Available records

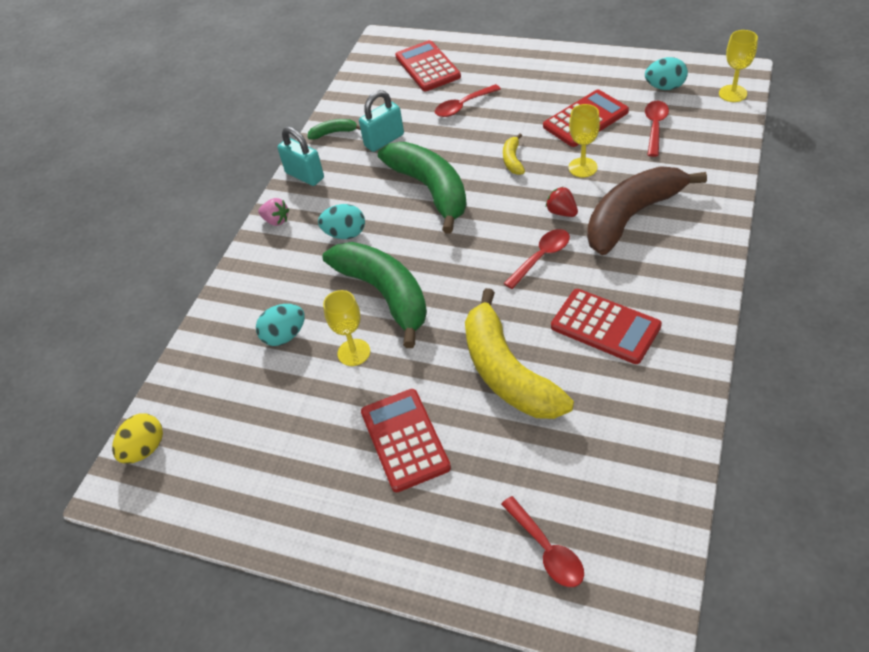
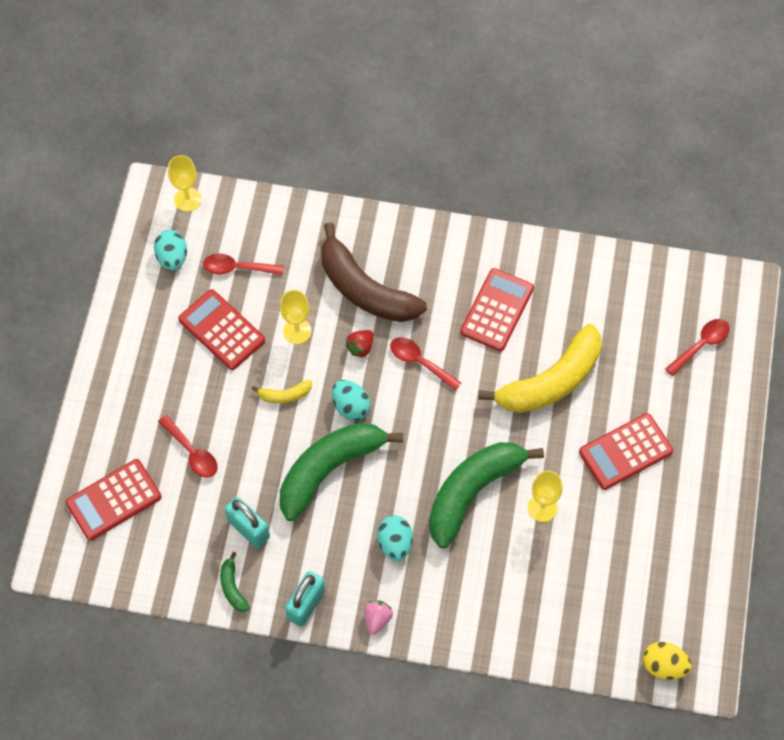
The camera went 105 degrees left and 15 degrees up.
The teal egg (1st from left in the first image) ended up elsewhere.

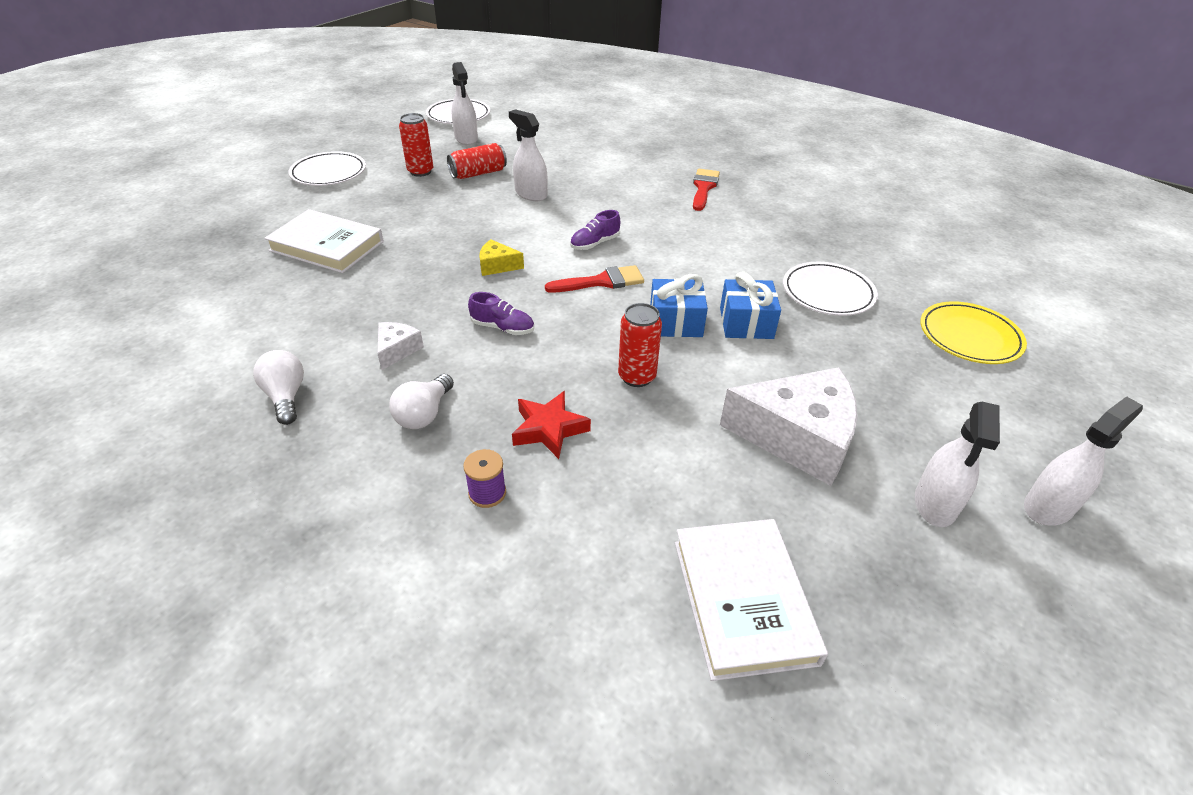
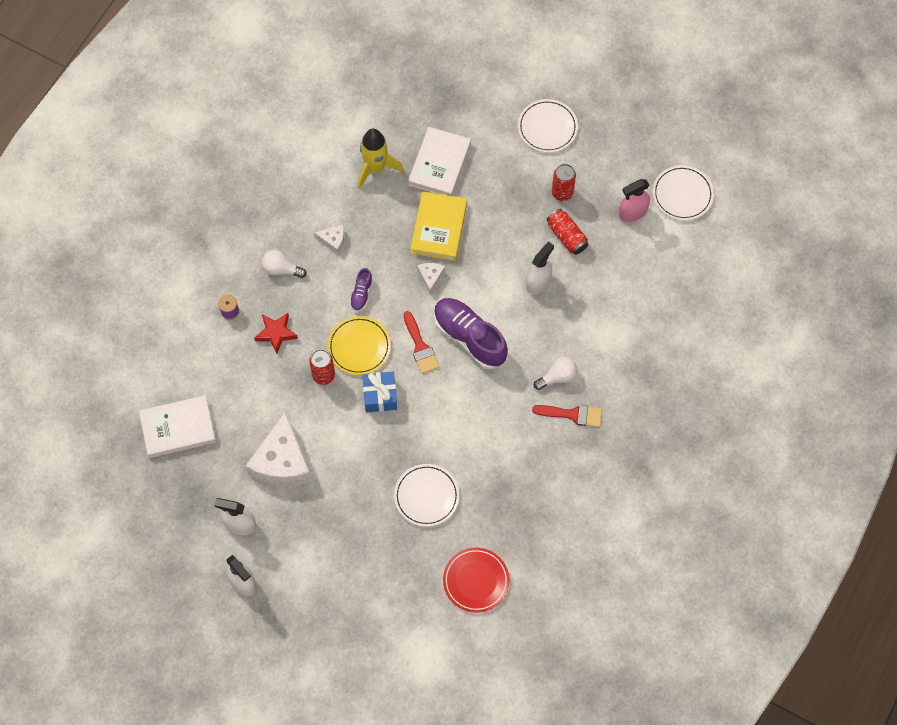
The camera went 85 degrees right and 25 degrees up.
The second view lost the blue gift (2nd from left).
The second view gained the bright yellow spaceship.
The second view gained the bright yellow hardcover.
The second view gained the red flat dish.
The snow-white light bulb (1st from left in the first image) ended up elsewhere.
The bright yellow flat dish ended up elsewhere.
What was the snow-white spray cleaner (1st from left) turned into the rose-pink spray cleaner.
What was the bright yellow cheese turned into the snow-white cheese (3rd from left).
The size of the violet lace-up shoe (2nd from left) changed by a factor of 2.11.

Exercise description
Transcribe the records in full and exactly. Pictures stay out.

Expected answer
The camera went 105 degrees left and 15 degrees up.
The teal egg (1st from left in the first image) ended up elsewhere.

The camera went 85 degrees right and 25 degrees up.
The second view lost the blue gift (2nd from left).
The second view gained the bright yellow spaceship.
The second view gained the bright yellow hardcover.
The second view gained the red flat dish.
The snow-white light bulb (1st from left in the first image) ended up elsewhere.
The bright yellow flat dish ended up elsewhere.
What was the snow-white spray cleaner (1st from left) turned into the rose-pink spray cleaner.
What was the bright yellow cheese turned into the snow-white cheese (3rd from left).
The size of the violet lace-up shoe (2nd from left) changed by a factor of 2.11.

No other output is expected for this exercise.